Start of RECORDS FOR THIS EXERCISE

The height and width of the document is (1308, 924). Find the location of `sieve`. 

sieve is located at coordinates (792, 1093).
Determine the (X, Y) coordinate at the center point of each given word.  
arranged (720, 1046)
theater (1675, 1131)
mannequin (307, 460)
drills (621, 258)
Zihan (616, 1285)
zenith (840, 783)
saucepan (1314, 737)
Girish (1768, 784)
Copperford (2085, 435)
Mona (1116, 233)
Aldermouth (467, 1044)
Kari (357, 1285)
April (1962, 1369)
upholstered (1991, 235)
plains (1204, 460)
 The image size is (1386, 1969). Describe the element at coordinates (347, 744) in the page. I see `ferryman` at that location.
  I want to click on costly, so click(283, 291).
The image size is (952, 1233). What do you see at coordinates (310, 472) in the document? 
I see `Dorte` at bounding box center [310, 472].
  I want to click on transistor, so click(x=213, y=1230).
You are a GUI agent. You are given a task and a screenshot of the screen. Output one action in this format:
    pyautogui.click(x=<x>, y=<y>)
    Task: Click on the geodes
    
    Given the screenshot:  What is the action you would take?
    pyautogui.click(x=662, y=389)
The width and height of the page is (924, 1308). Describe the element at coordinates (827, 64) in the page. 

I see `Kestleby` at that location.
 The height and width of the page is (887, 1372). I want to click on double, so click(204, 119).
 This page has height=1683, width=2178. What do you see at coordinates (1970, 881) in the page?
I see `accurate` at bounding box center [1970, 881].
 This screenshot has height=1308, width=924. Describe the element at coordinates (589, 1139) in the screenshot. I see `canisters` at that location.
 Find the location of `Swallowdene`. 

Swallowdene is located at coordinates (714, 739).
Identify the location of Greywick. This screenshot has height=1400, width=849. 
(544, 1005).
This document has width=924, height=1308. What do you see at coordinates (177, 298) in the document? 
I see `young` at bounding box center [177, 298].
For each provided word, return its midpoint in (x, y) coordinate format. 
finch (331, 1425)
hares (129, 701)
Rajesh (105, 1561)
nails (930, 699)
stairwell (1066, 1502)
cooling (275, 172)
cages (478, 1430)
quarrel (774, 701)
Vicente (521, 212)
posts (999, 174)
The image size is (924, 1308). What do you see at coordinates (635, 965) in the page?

End of RECORDS FOR THIS EXERCISE

**WHAT THE TASK ASKS:**
Please return, word for word, the lines of the listing from its first line through the line containing "I want to click on costly, so", with both of those lines included.

**FULL OUTPUT:**
The height and width of the document is (1308, 924). Find the location of `sieve`. 

sieve is located at coordinates (792, 1093).
Determine the (X, Y) coordinate at the center point of each given word.  
arranged (720, 1046)
theater (1675, 1131)
mannequin (307, 460)
drills (621, 258)
Zihan (616, 1285)
zenith (840, 783)
saucepan (1314, 737)
Girish (1768, 784)
Copperford (2085, 435)
Mona (1116, 233)
Aldermouth (467, 1044)
Kari (357, 1285)
April (1962, 1369)
upholstered (1991, 235)
plains (1204, 460)
 The image size is (1386, 1969). Describe the element at coordinates (347, 744) in the page. I see `ferryman` at that location.
  I want to click on costly, so click(283, 291).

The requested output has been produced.